Collected data below:

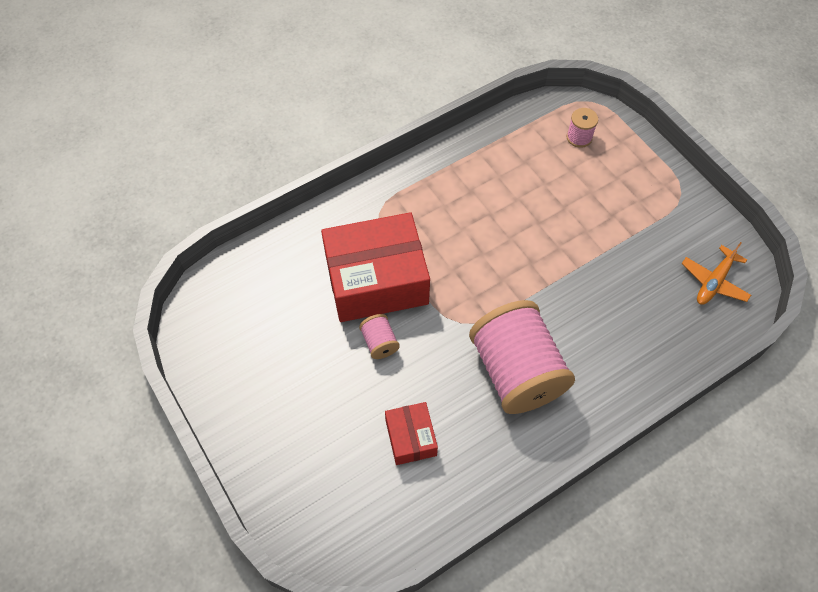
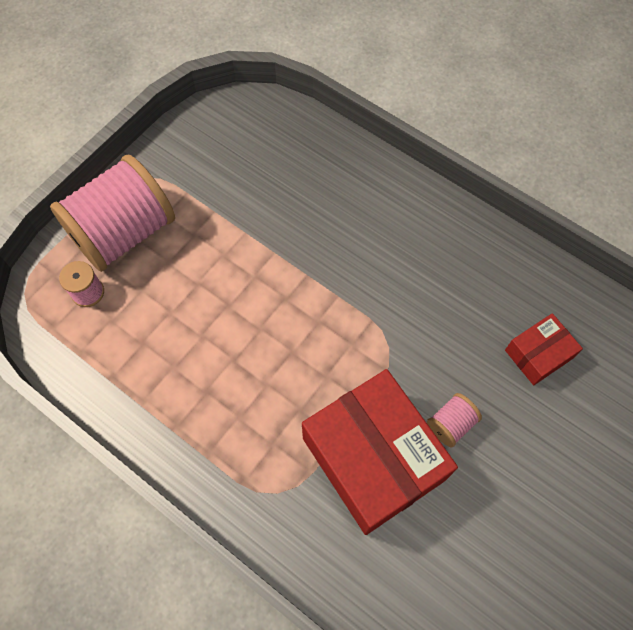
camera: 110 degrees left, 5 degrees up
(516, 372) = (421, 278): pink spool -> pink spool (124, 233)
(714, 282) = (247, 133): orange plane -> none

End of Collected data.

→ Directions for this task
Quote the data above in full, leaving out the pictures it holds.

→ Solution
camera: 110 degrees left, 5 degrees up
(516, 372) = (421, 278): pink spool -> pink spool (124, 233)
(714, 282) = (247, 133): orange plane -> none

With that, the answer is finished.